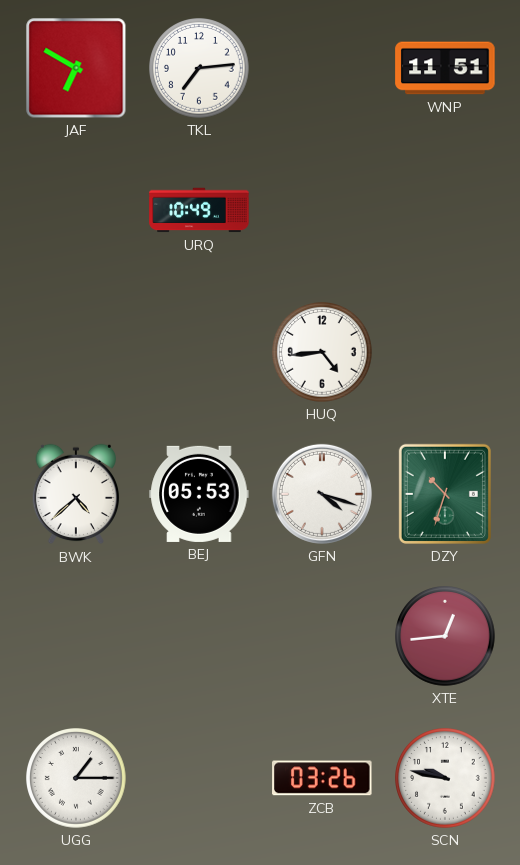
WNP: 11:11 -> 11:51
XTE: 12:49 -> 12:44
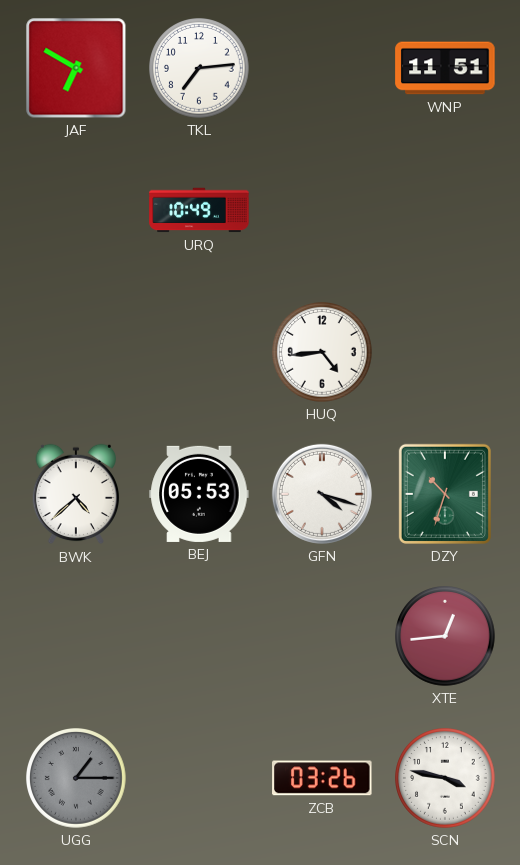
UGG dial: white -> grey
SCN: 9:47 -> 3:47
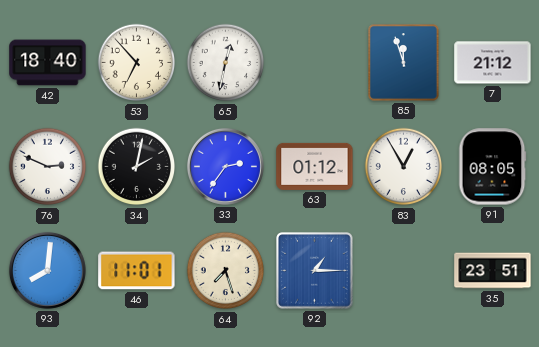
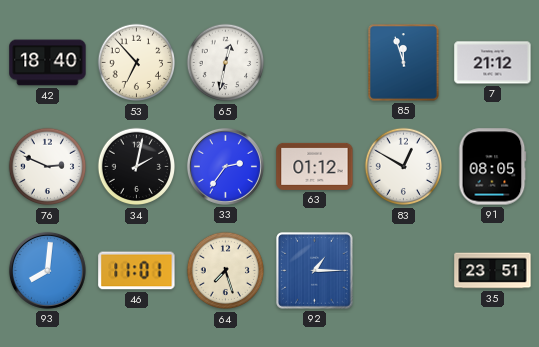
83: 12:55 -> 12:50
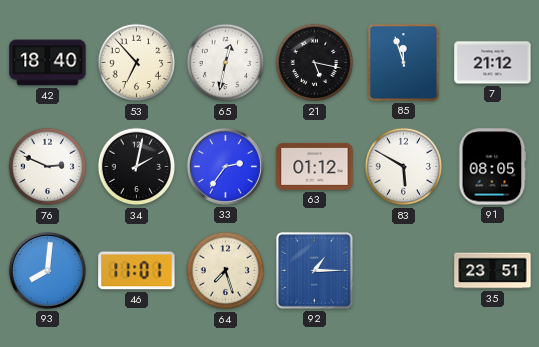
21: none -> 5:17
83: 12:50 -> 5:50
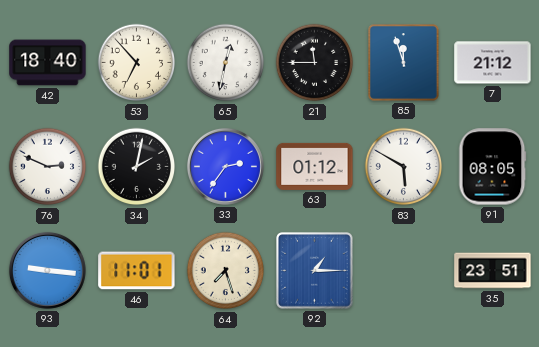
21: 5:17 -> 11:45
93: 8:01 -> 9:16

### Task
Can you lay out the text lines of the material above as a JSON list of strings, one string per line, with blank lines dropped and the pictures left out?

### Final answer
[
  "WNP: 11:11 -> 11:51",
  "XTE: 12:49 -> 12:44",
  "UGG dial: white -> grey",
  "SCN: 9:47 -> 3:47",
  "83: 12:55 -> 12:50",
  "21: none -> 5:17",
  "83: 12:50 -> 5:50",
  "21: 5:17 -> 11:45",
  "93: 8:01 -> 9:16"
]